- _Aim of the exercise_: Without the pictures, output all of the data exactly.

- _Extracted entries_:

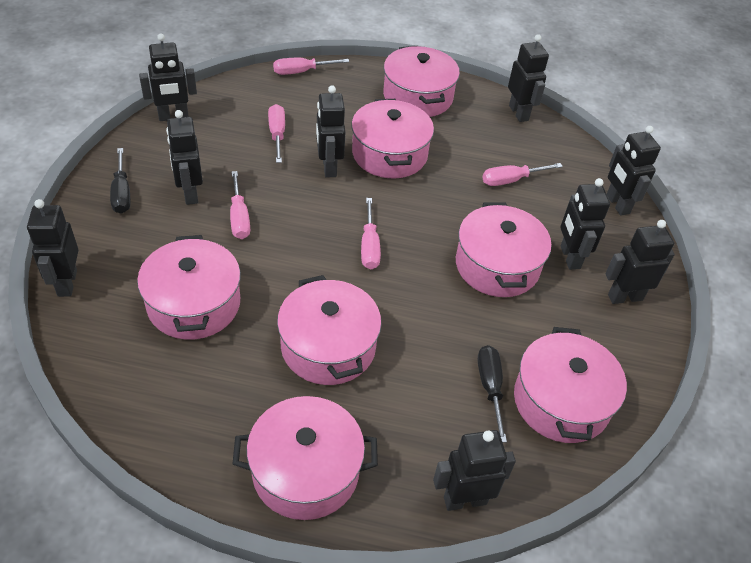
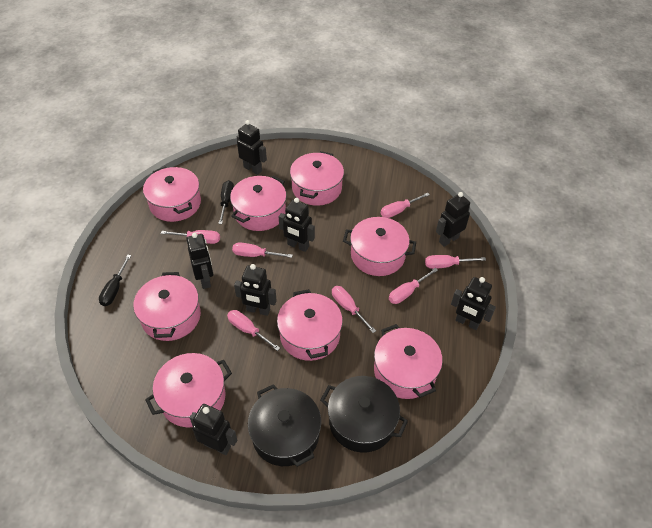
black pot: 0 -> 2
black robot: 9 -> 7
pink pot: 7 -> 8
pink screwdriver: 5 -> 7

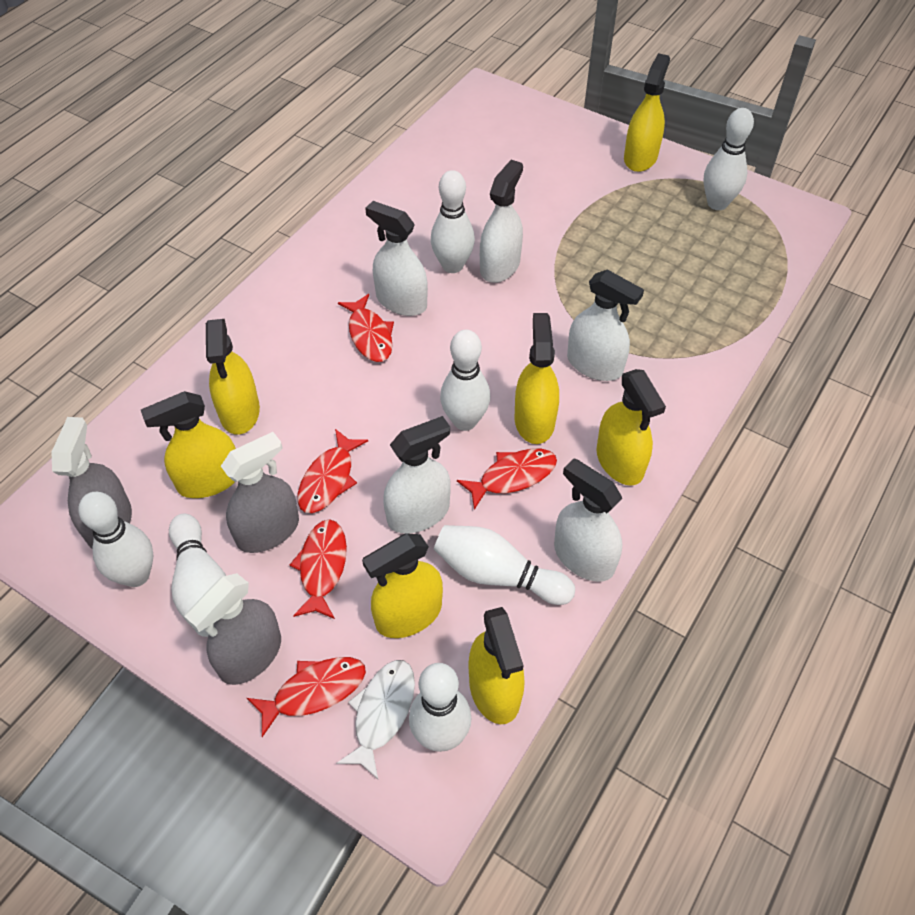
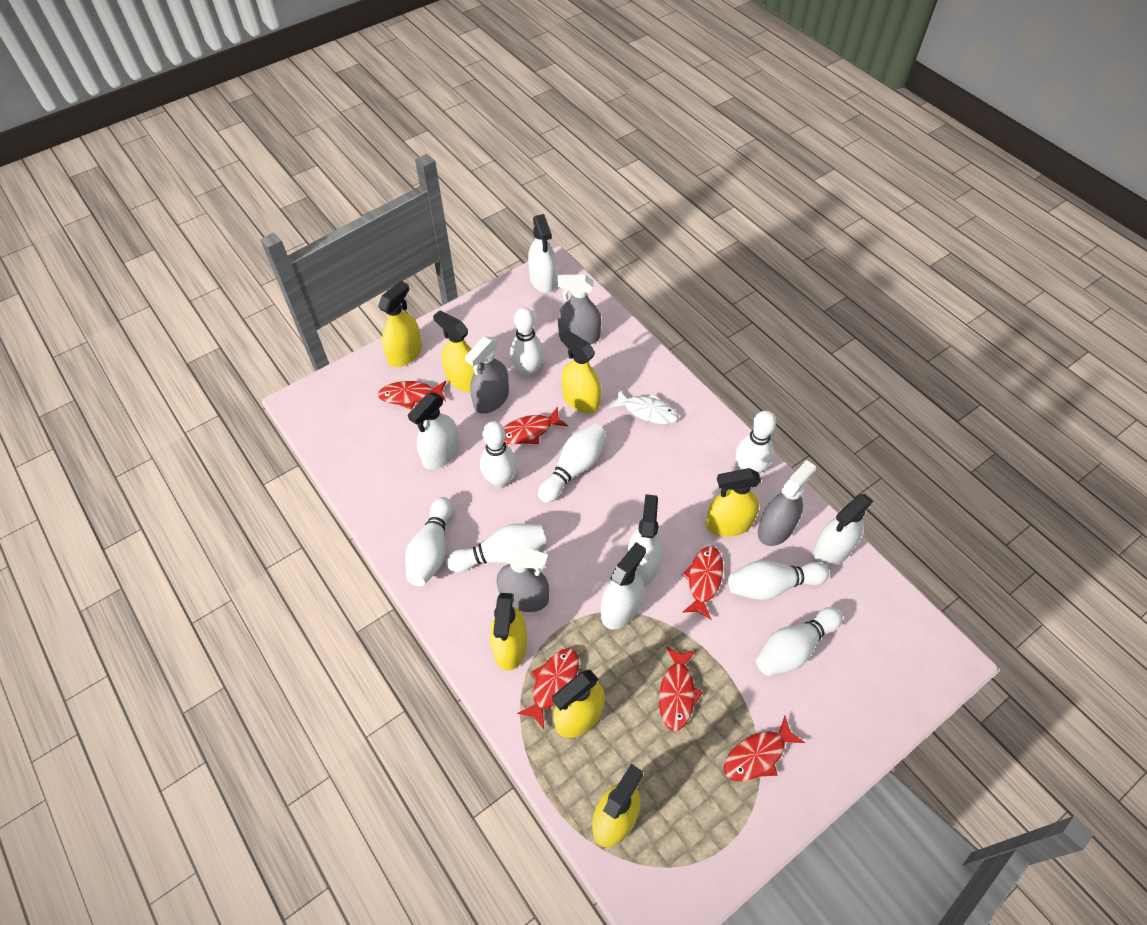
grey spray bottle: 3 -> 4
red fish: 5 -> 6
white bowling pin: 7 -> 8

- _Output_:
black pot: 0 -> 2
black robot: 9 -> 7
pink pot: 7 -> 8
pink screwdriver: 5 -> 7

grey spray bottle: 3 -> 4
red fish: 5 -> 6
white bowling pin: 7 -> 8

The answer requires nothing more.